§ **INSTRUCTIONS TO FOLLOW**: If a picture appears in the records below, drop it, and reproduce everything else exactly.

§ **INPUT MATERIAL**:
------------------------------------------------------------

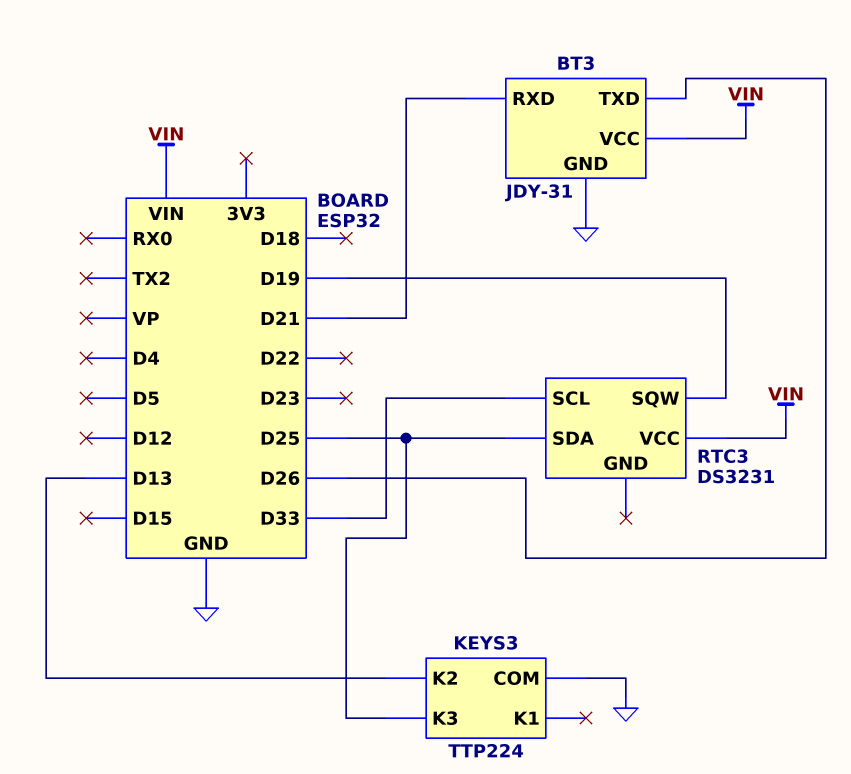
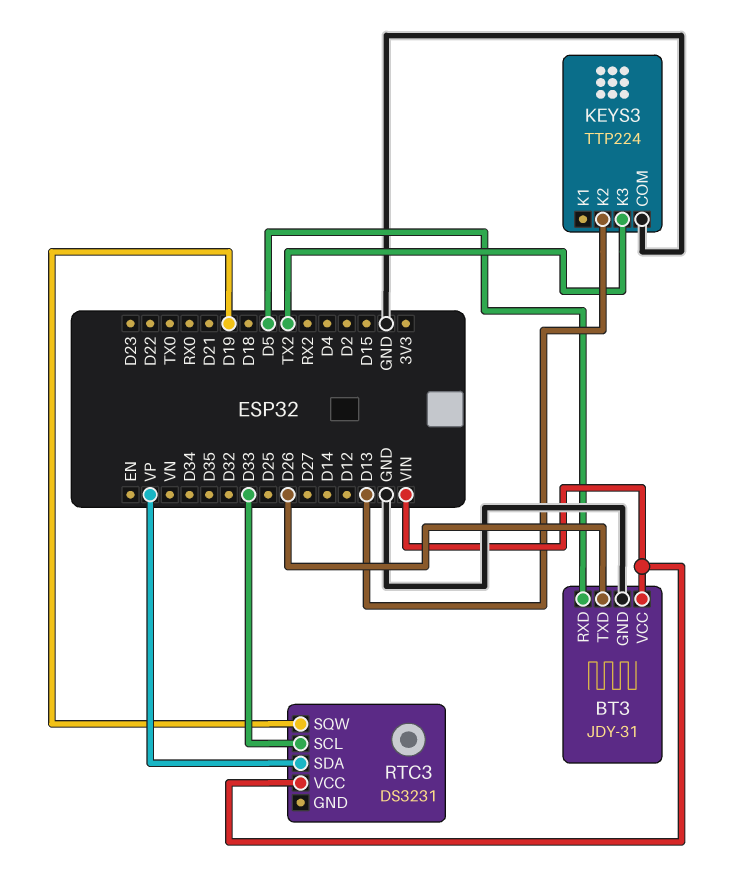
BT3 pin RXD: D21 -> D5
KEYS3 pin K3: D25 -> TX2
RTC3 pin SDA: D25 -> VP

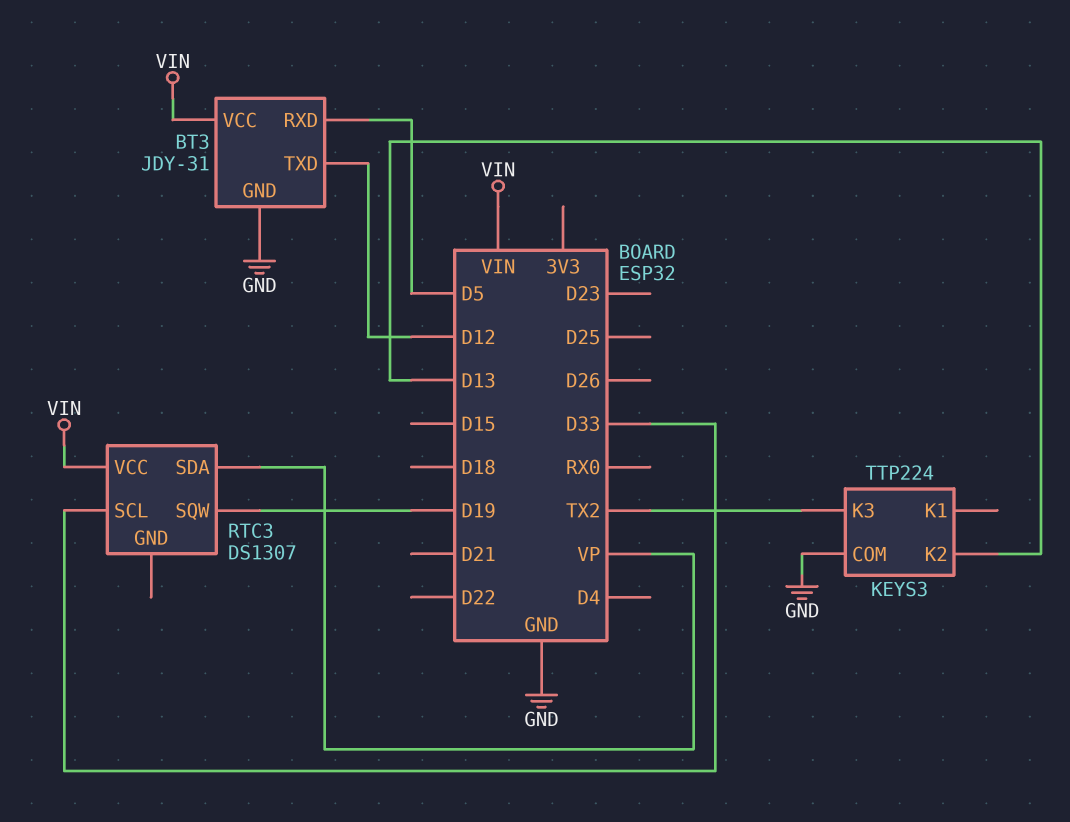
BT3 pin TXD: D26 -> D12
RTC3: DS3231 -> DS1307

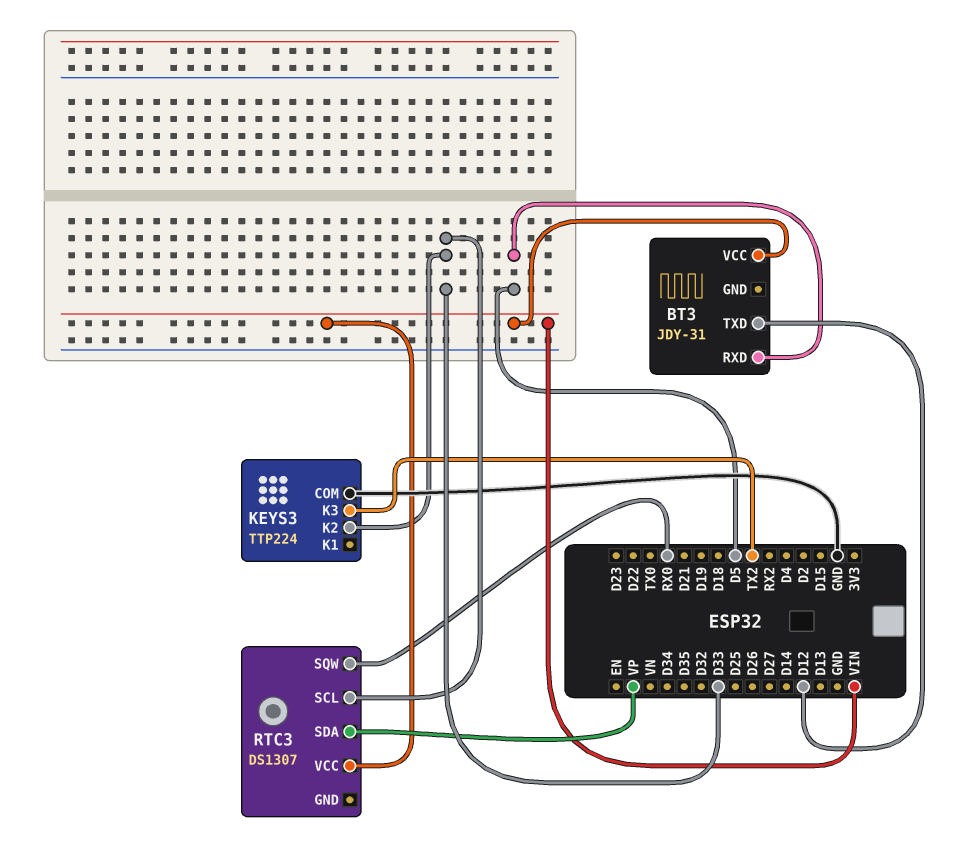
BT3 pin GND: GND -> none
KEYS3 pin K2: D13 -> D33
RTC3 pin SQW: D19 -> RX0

------------------------------------------------------------

§ **ANSWER FOR THE TASK**:
BT3 pin RXD: D21 -> D5
KEYS3 pin K3: D25 -> TX2
RTC3 pin SDA: D25 -> VP

BT3 pin TXD: D26 -> D12
RTC3: DS3231 -> DS1307

BT3 pin GND: GND -> none
KEYS3 pin K2: D13 -> D33
RTC3 pin SQW: D19 -> RX0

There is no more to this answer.